[Start of Attachment]
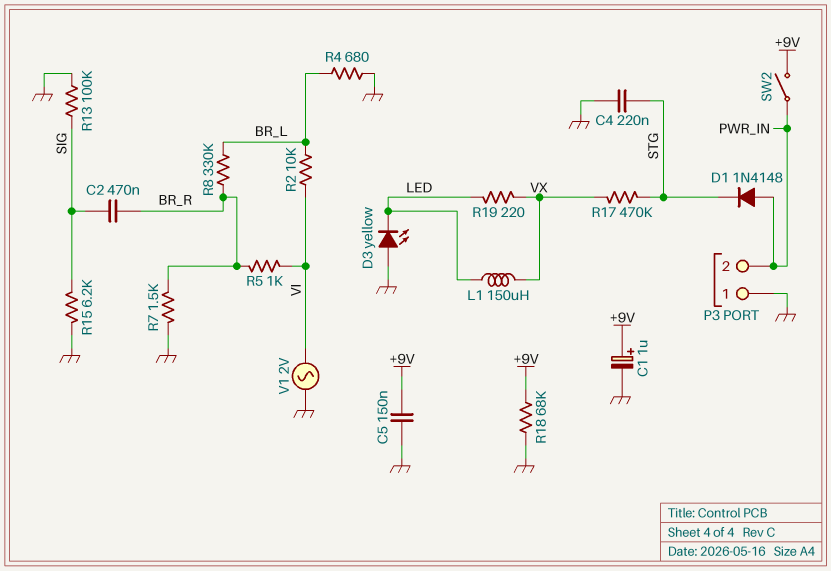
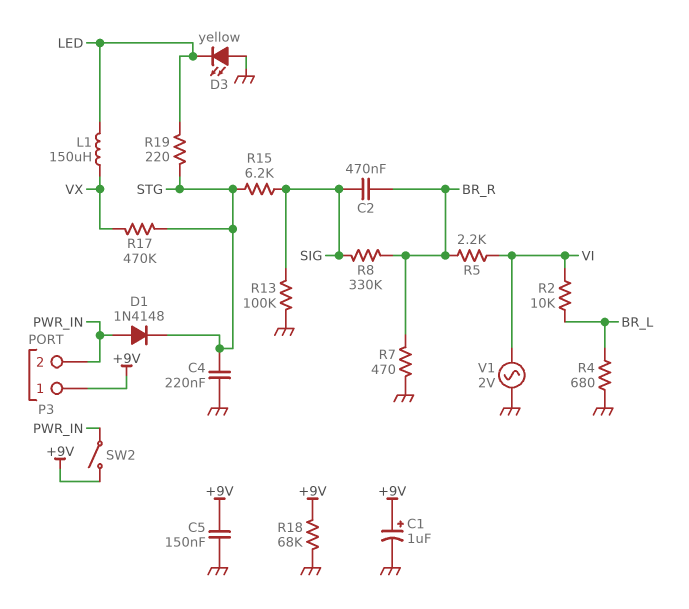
P3 pin 1: GND -> +9V
R5: 1k (BR_R, VI) -> 2.2k (BR_R, VI)
R7: 1.5k (BR_R, GND) -> 470 (BR_R, GND)
R8: 330k (BR_L, BR_R) -> 330k (BR_R, SIG)
R15: 6.2k (GND, SIG) -> 6.2k (SIG, STG)
R19: 220 (LED, VX) -> 220 (LED, STG)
[End of Attachment]
§ WORK TO BE COMPLETED
Transcribe all of the records above character for character. Exclude the pictures.

§ WRITTEN ANSWER
P3 pin 1: GND -> +9V
R5: 1k (BR_R, VI) -> 2.2k (BR_R, VI)
R7: 1.5k (BR_R, GND) -> 470 (BR_R, GND)
R8: 330k (BR_L, BR_R) -> 330k (BR_R, SIG)
R15: 6.2k (GND, SIG) -> 6.2k (SIG, STG)
R19: 220 (LED, VX) -> 220 (LED, STG)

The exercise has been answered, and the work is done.